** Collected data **
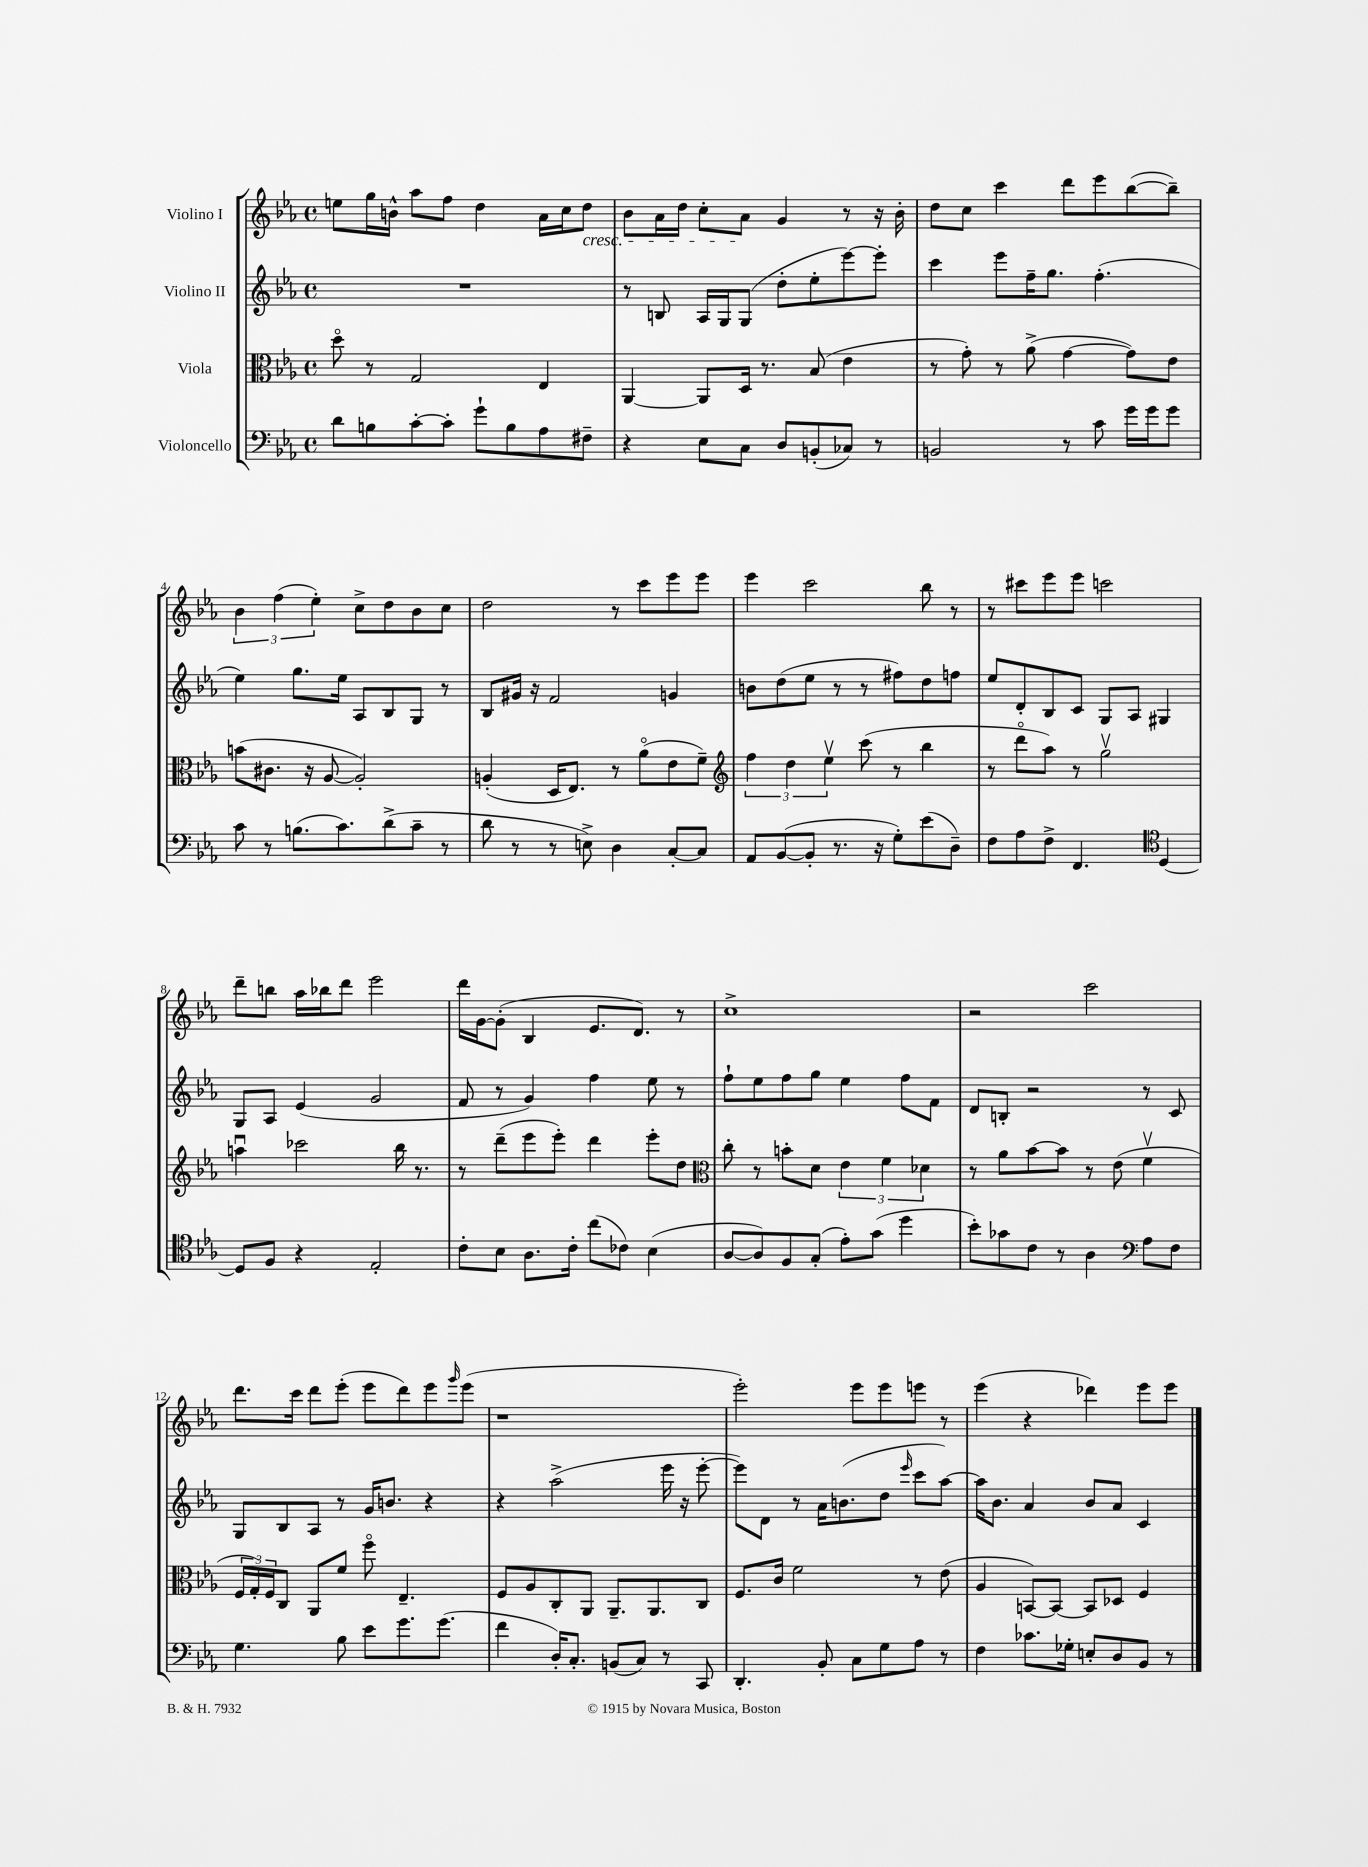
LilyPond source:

<<
\new StaffGroup <<
\new Staff = "s0" \with { instrumentName = "Violino I" } {
    \clef treble \key ees \major \defaultTimeSignature \time 4/4
    e''8 g''16 b'16-^ aes''8 f''8 d''4 aes'16 c''16 d''8\cresc |
    bes'8 aes'16 d''16 c''8-. aes'8\! g'4 r8 r16 bes'16-. |
    d''8 c''8 c'''4 d'''8 ees'''8 bes''8~( bes''8--) |
    \tuplet 3/2 { bes'4 f''4( ees''4-.) } c''8-> d''8 bes'8 c''8 |
    d''2 r8 c'''8 ees'''8 ees'''8 |
    ees'''4 c'''2 bes''8 r8 |
    r8 cis'''8 ees'''8 ees'''8 c'''2 |
    d'''8-- b''8 aes''16 bes''16 d'''8 ees'''2 |
    d'''16 g'16~ g'8-.( bes4 ees'8. d'8.) r8 |
    c''1-> |
    r2 c'''2 |
    d'''8. c'''16 d'''8 ees'''8-.( ees'''8 d'''8) ees'''8 \grace { g'''16 } ees'''8( |
    r1 |
    ees'''2-.) ees'''8 ees'''8 e'''8 r8 |
    ees'''4( r4 des'''4) ees'''8 ees'''8 \bar "|." |
}
\new Staff = "s1" \with { instrumentName = "Violino II" } {
    \clef treble \key ees \major \defaultTimeSignature \time 4/4
    R1 |
    r8 b8 aes16 g16 g8( d''8-. ees''8-. ees'''8~) ees'''8-. |
    c'''4 ees'''8 f''16-- g''8. f''4.-.( |
    ees''4) g''8. ees''16 aes8 bes8 g8 r8 |
    bes8 gis'16 r16 f'2 g'4 |
    b'8 d''8( ees''8 r8 r8 fis''8) d''8 f''8 |
    ees''8 d'8-. bes8 c'8 g8 aes8 gis4 |
    g8 aes8 ees'4( g'2 |
    f'8 r8 g'4) f''4 ees''8 r8 |
    f''8-! ees''8 f''8 g''8 ees''4 f''8 f'8 |
    d'8 b8-. r2 r8 c'8 |
    g8 bes8 aes8 r8 g'16 b'8. r4 |
    r4 aes''2->( ees'''16 r16 ees'''8~-. |
    ees'''8) d'8 r8 aes'16 b'8.( d''8 \grace { ees'''16 } c'''8 aes''8~) |
    aes''16 bes'8. aes'4 bes'8 aes'8 c'4 \bar "|." |
}
\new Staff = "s2" \with { instrumentName = "Viola" } {
    \clef alto \key ees \major \defaultTimeSignature \time 4/4
    d''8\flageolet r8 g2 ees4 |
    aes,4~ aes,8 d16 r8. bes8( ees'4 |
    r8 g'8-.) r8 aes'8->( g'4~ g'8) ees'8 |
    b'8( cis'8. r16 aes8~ aes2-.) |
    a4-.( d16 ees8.) r8 aes'8\flageolet( ees'8 f'8--) |
    \clef treble \tuplet 3/2 { f''4 d''4 ees''4\upbow } c'''8( r8 bes''4 |
    r8 d'''8\flageolet aes''8) r8 g''2\upbow |
    a''4\downbow ces'''2 bes''16 r8. |
    r8 d'''8--( ees'''8 ees'''8-.) d'''4 ees'''8-. d''8 |
    \clef alto c''8-. r8 b'8-. d'8 \tuplet 3/2 { ees'4 f'4 des'4 } |
    r8 aes'8 bes'8~ bes'8 r8 ees'8( f'4\upbow |
    \tuplet 3/2 { f16 g16-.) f16 } c8 aes,8 f'8 f''8\flageolet ees4.-- |
    f8 aes8 c8-. aes,8 aes,8.-- aes,8. c8 |
    f8. c'16 f'2 r8 ees'8( |
    aes4 b,8~) b,8~ b,8 des8 f4 \bar "|." |
}
\new Staff = "s3" \with { instrumentName = "Violoncello" } {
    \clef bass \key ees \major \defaultTimeSignature \time 4/4
    d'8 b8 c'8~-. c'8-. g'8-! b8 aes8 fis8-- |
    r4 ees8 c8 d8 b,8-.( ces8) r8 |
    b,2 r8 c'8 g'16 g'16 g'8 |
    c'8 r8 b8.( c'8.) d'8->( c'8-- r8 |
    d'8 r8 r8 e8->) d4 c8~-. c8 |
    aes,8 bes,8~( bes,8-. r8. r16 g8-.) ees'8( d8--) |
    f8 aes8 f8-> f,4. \clef tenor d4~ |
    d8 f8 r4 ees2-. |
    c'8-. bes8 aes8. c'16-. c''8( ces'8) bes4( |
    aes8~ aes8) f8 g8-.( ees'8-.) g'8( d''4 |
    bes'8-.) ges'8 c'8 r8 aes4 \clef bass aes8 f8 |
    g4. bes8 ees'8 g'8. g'8.( |
    f'4 d16-.) c8.-. b,8( c8) r8 c,8 |
    d,4.-. bes,8-. c8 g8 aes8 r8 |
    f4 ces'8. ges16-. e8-. d8 bes,8 r8 \bar "|." |
}
>>
>>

** PROBLEM DETAILS **
Copy out every line of the records that contains the string "tuplet", matching case exactly.

** TASK OUTPUT **
    \tuplet 3/2 { bes'4 f''4( ees''4-.) } c''8-> d''8 bes'8 c''8 |
    \clef treble \tuplet 3/2 { f''4 d''4 ees''4\upbow } c'''8( r8 bes''4 |
    \clef alto c''8-. r8 b'8-. d'8 \tuplet 3/2 { ees'4 f'4 des'4 } |
    \tuplet 3/2 { f16 g16-.) f16 } c8 aes,8 f'8 f''8\flageolet ees4.-- |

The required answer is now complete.